_Task to complete_
Search the records for the string "spoon" and copy every line where it turns up.

_Records excerpted from a collection_
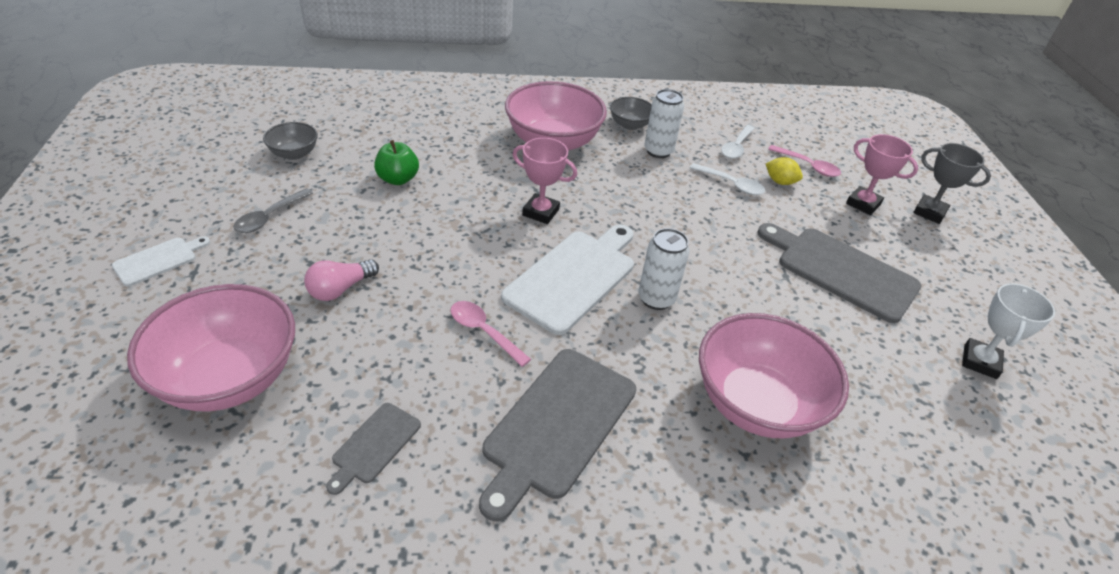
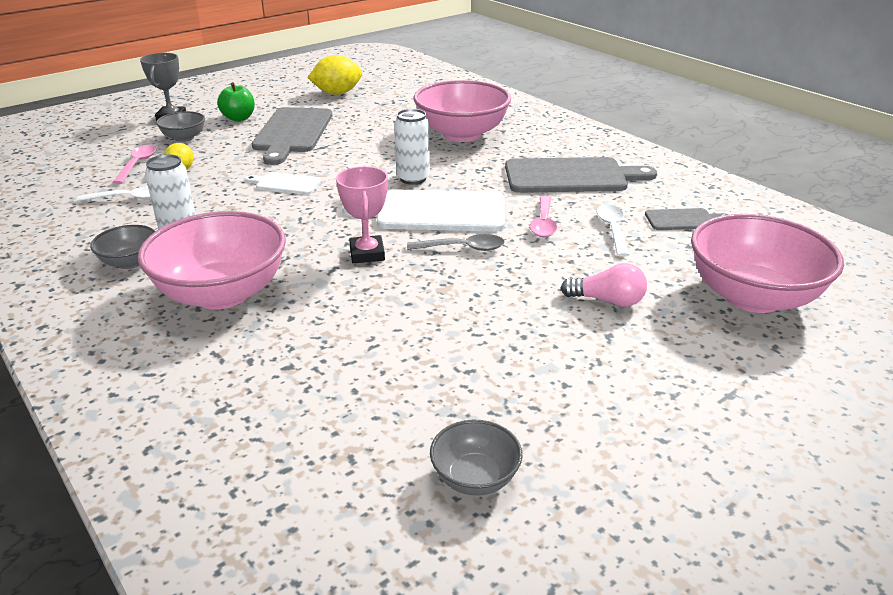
camera: 120 degrees left, 10 degrees down
(158, 260) = (760, 432): white cutting board -> white cutting board (286, 184)
(269, 217) = (599, 405): grey spoon -> grey spoon (462, 248)
(398, 179) = (419, 358): green apple -> green apple (239, 118)
(731, 184) = (209, 187): white spoon -> white spoon (612, 229)
(863, 204) = (184, 138): pink trophy -> grey bowl
(980, 361) = (337, 93): white trophy -> yellow lemon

_Answer box_
(269, 217) = (599, 405): grey spoon -> grey spoon (462, 248)
(731, 184) = (209, 187): white spoon -> white spoon (612, 229)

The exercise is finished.